- _WHAT IS NEEDED_
Every line with the string "candle" must be copied from the entries below.

- _INPUT FOR THIS TASK_
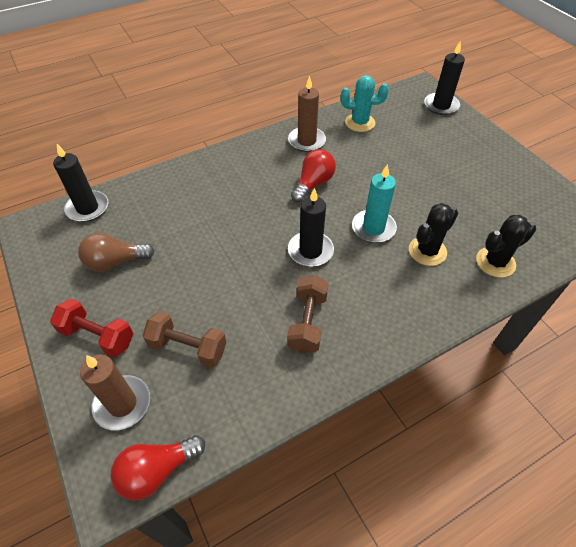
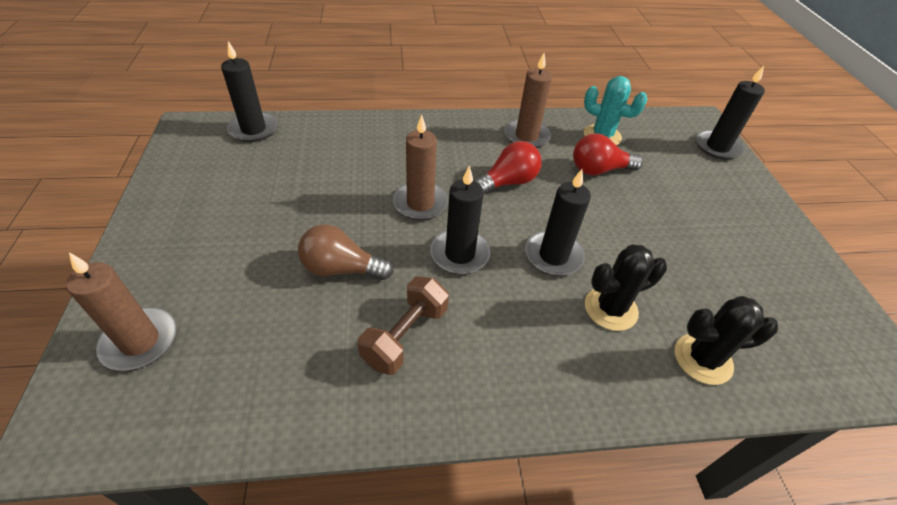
camera: 20 degrees right, 5 degrees down
(98, 336) = (170, 257): red dumbbell -> none
(115, 262) = (242, 189): brown light bulb -> brown light bulb (341, 269)
(157, 470) = (118, 438): red light bulb -> red light bulb (599, 170)
(188, 347) = (251, 308): brown dumbbell -> none
(260, 223) = (420, 203): none -> brown candle
(373, 228) = (553, 256): turquoise candle -> black candle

- _SOLVED EXERCISE_
(260, 223) = (420, 203): none -> brown candle
(373, 228) = (553, 256): turquoise candle -> black candle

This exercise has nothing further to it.